* **What the exercise asks**
Could you retype the material word for word, from its start through the line containing "Image resolution: width=960 pixels, height=540 pixels. In", inclusive, leaving out the pictures?

----

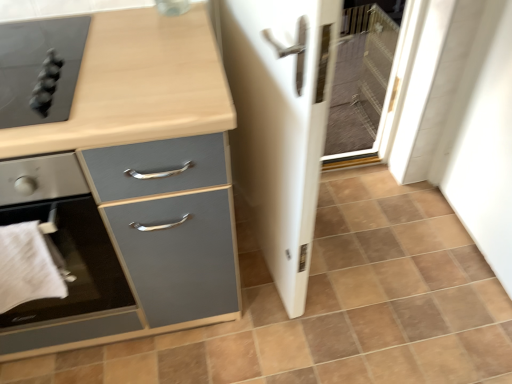
Identify the location of vacant area that is in front of white glossy screen door at center. (291, 337).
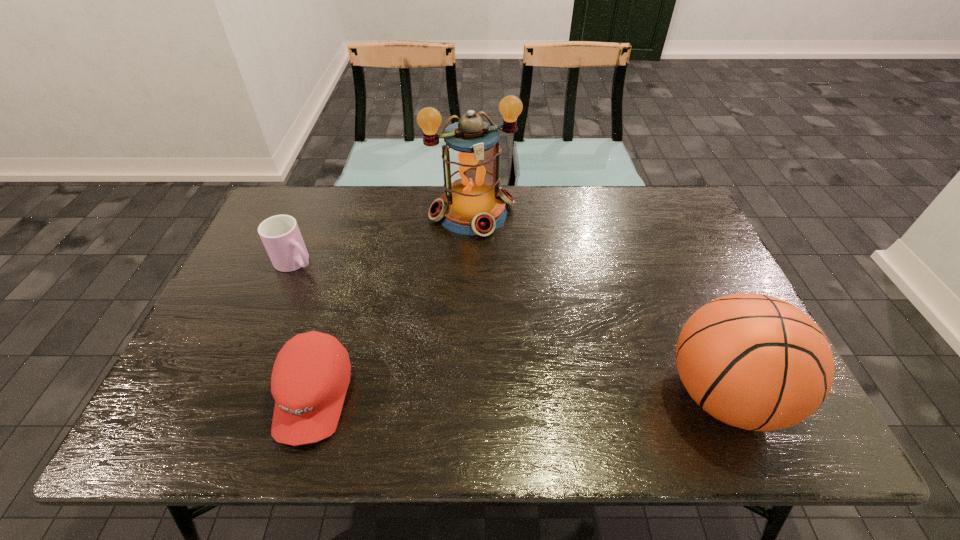
Image resolution: width=960 pixels, height=540 pixels. In order to click on free space on the desktop that is between the cap and the rightmost object and is positioned on the front-facing side of the third object from left to right in this screenshot , I will do `click(564, 395)`.

Image resolution: width=960 pixels, height=540 pixels. I want to click on vacant space on the desktop that is between the cap and the basketball and is positioned with the handle on the side of the second farthest object, so click(484, 395).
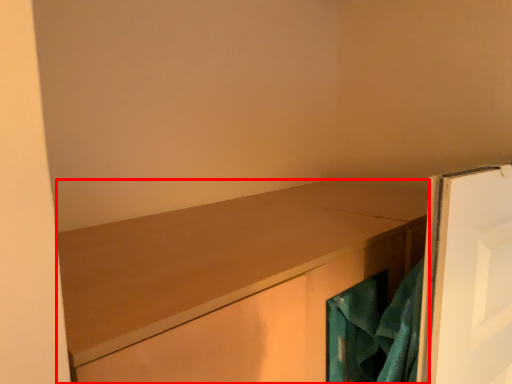
Question: From the image's perspective, where is cabinetry (annotated by the red box) located in relation to laundry in the image?

Choices:
 (A) above
 (B) below

Answer: (B)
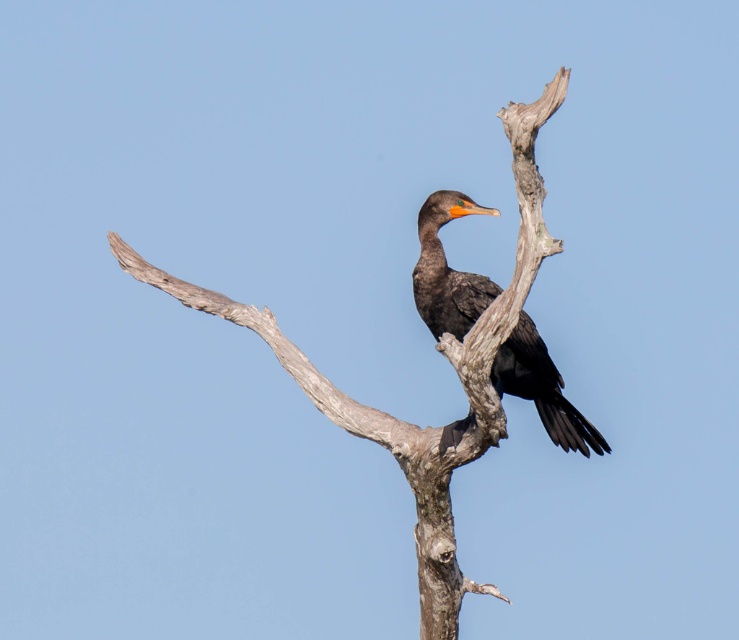
You are a photographer aiming to capture the shiny black bird at center and the smooth gray branch at center in a single shot. Based on their positions, which object should you focus on first to ensure both are in frame?

The smooth gray branch at center is above the shiny black bird at center, so you should focus on the shiny black bird at center first to ensure both are in frame.

You are a birdwatcher trying to identify the species of the shiny black bird at center. You notice that the smooth gray branch at center is larger than the bird. Does this size difference help you determine if the bird is a cormorant?

The smooth gray branch at center is bigger than the shiny black bird at center, which aligns with the typical size of a cormorant. Cormorants are medium to large birds, but in this case, the branch being larger suggests the bird is smaller than average, so this might not be a definitive indicator for identification.

You are standing in a park and see a cormorant bird perched on a smooth gray branch at center. If the branch is 18.54 feet away from you, can you safely throw a small pebble to hit the branch without disturbing the bird?

The smooth gray branch at center is 18.54 feet away from the viewer. Since the distance is relatively far, throwing a small pebble accurately to hit the branch without disturbing the bird might be challenging and could startle it. It is advisable to avoid disturbing wildlife in their natural habitats.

----

* **Worked solution**
Identify the location of vacant area that is in front of white glossy screen door at center. (291, 337).
Image resolution: width=960 pixels, height=540 pixels. In order to click on free space on the desktop that is between the cap and the rightmost object and is positioned on the front-facing side of the third object from left to right in this screenshot , I will do `click(564, 395)`.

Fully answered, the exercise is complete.